* EXERCISE AIM *
Copy out all the lines in the records that include the word "degrees".

* RECORDS FOR THIS EXERCISE *
+--
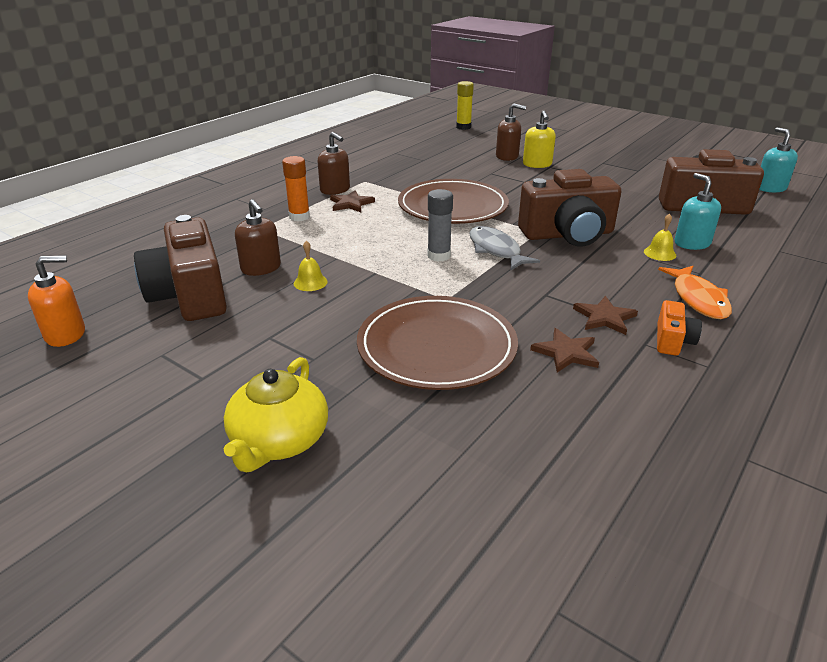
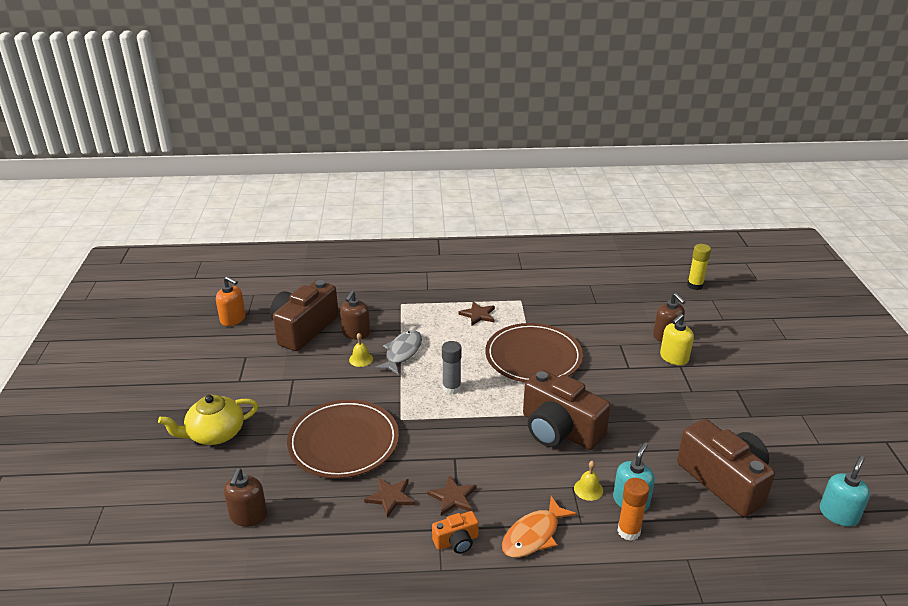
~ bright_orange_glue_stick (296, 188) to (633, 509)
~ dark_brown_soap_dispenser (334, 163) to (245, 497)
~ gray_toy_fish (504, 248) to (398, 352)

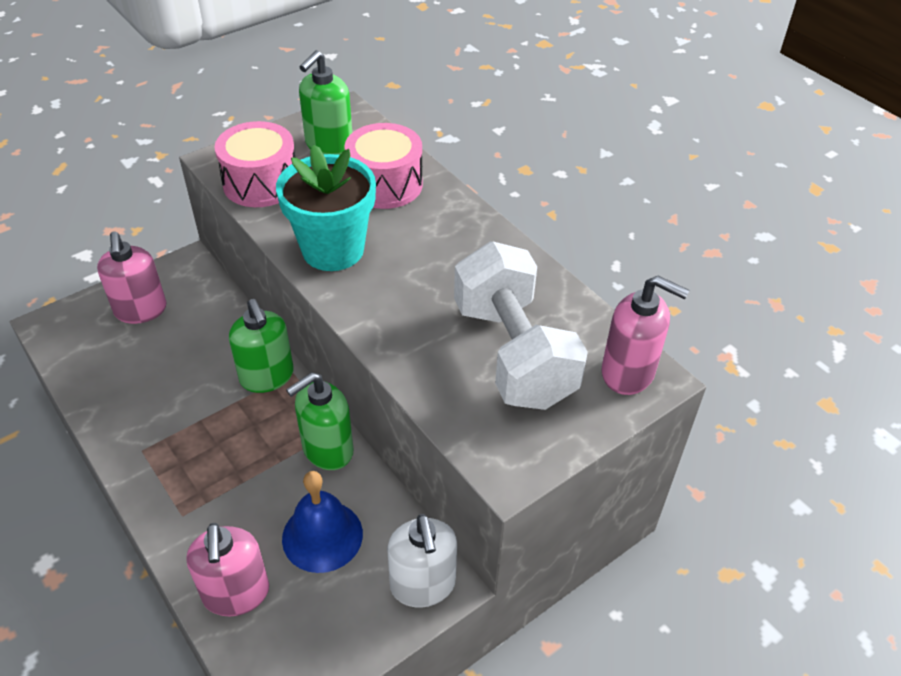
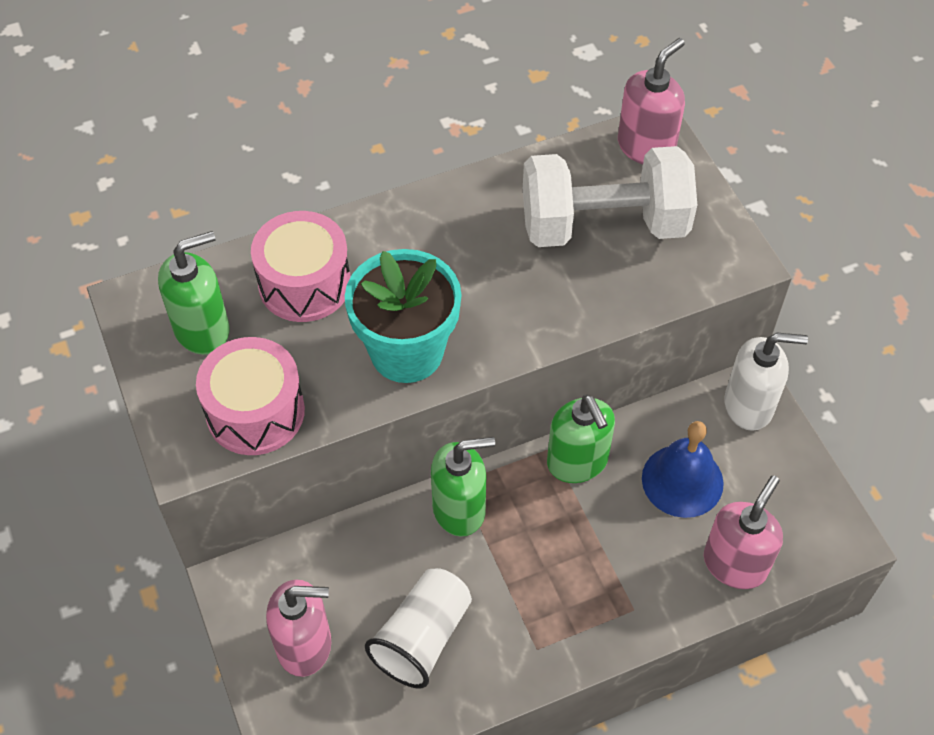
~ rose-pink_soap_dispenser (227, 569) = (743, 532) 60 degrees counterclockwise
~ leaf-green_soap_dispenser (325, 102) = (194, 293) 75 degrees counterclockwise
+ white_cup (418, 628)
+--
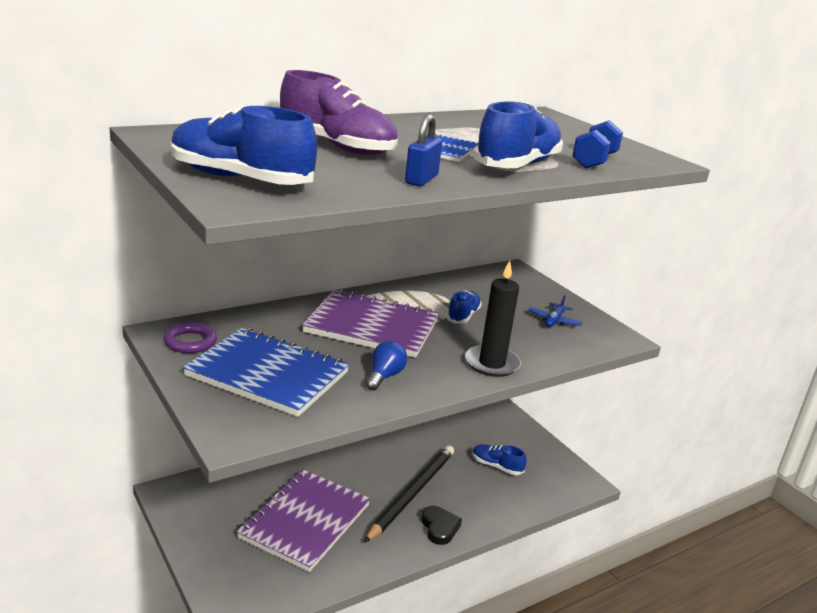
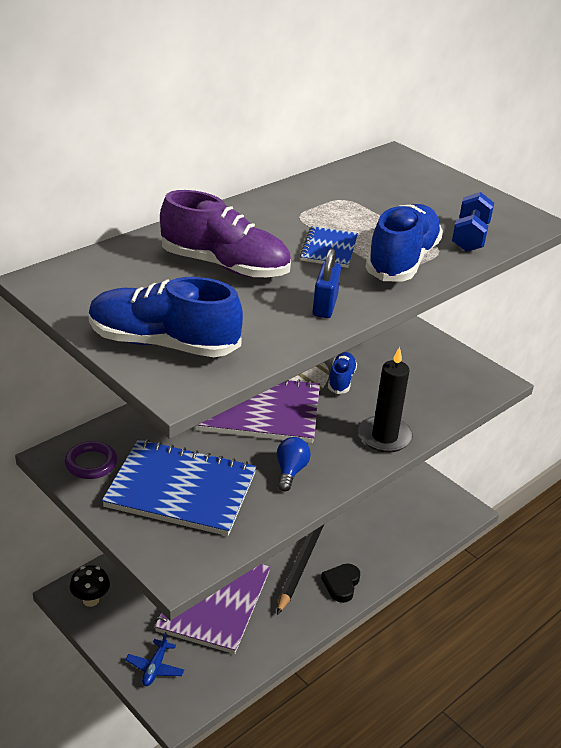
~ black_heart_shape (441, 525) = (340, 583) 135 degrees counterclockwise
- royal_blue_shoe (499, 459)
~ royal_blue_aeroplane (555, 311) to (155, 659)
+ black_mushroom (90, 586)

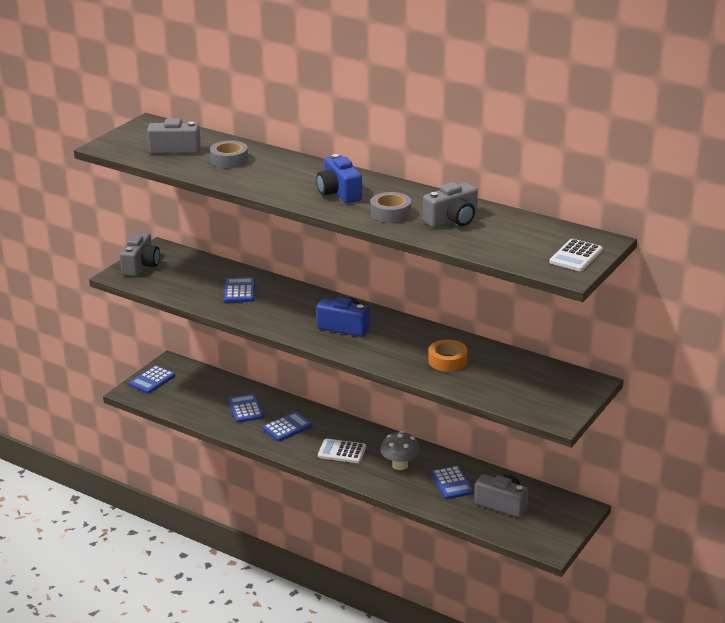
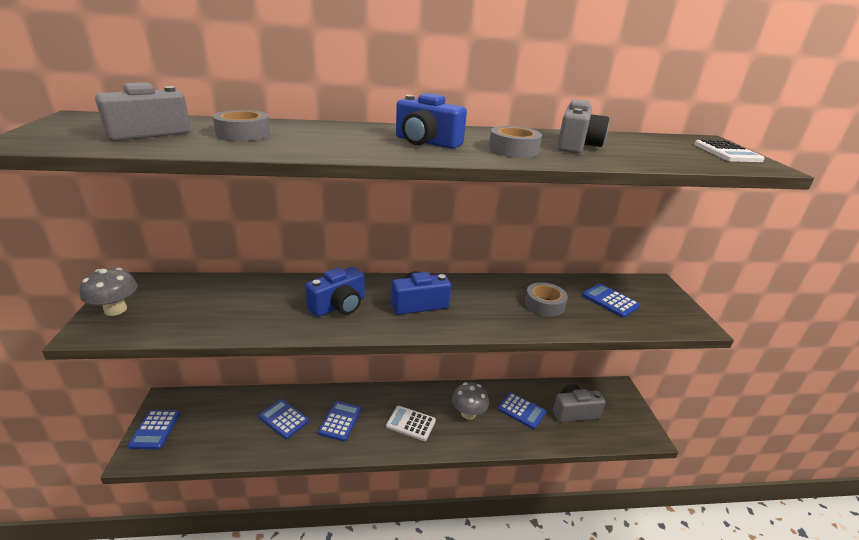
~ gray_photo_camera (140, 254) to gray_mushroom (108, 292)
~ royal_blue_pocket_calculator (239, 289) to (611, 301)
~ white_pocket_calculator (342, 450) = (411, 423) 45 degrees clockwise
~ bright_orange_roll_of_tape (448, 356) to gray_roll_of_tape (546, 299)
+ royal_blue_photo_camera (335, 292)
+--
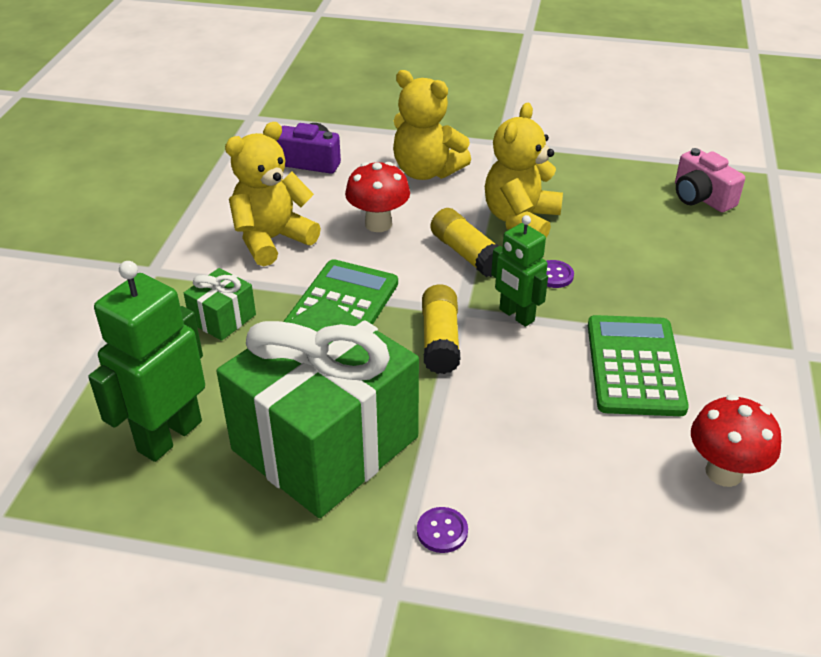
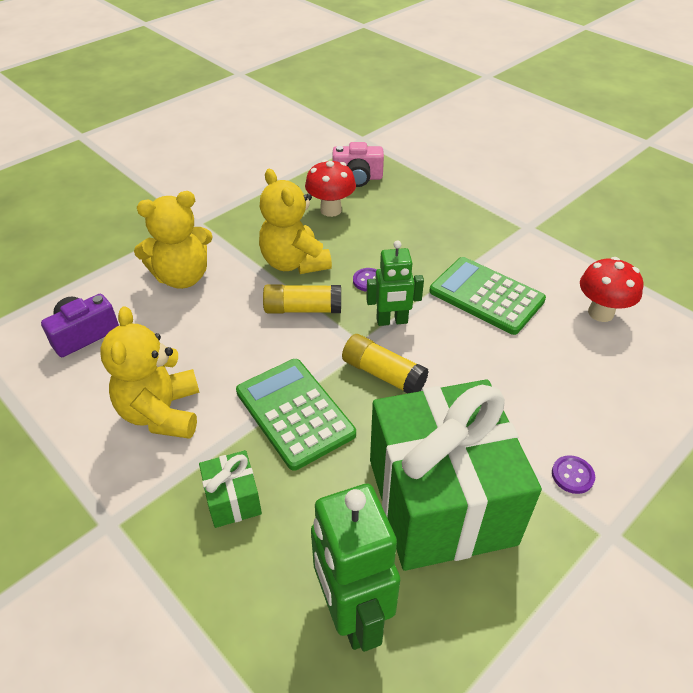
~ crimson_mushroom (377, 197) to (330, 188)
+--
* WRITTEN RESPONSE *
~ rose-pink_soap_dispenser (227, 569) = (743, 532) 60 degrees counterclockwise
~ leaf-green_soap_dispenser (325, 102) = (194, 293) 75 degrees counterclockwise
~ black_heart_shape (441, 525) = (340, 583) 135 degrees counterclockwise
~ white_pocket_calculator (342, 450) = (411, 423) 45 degrees clockwise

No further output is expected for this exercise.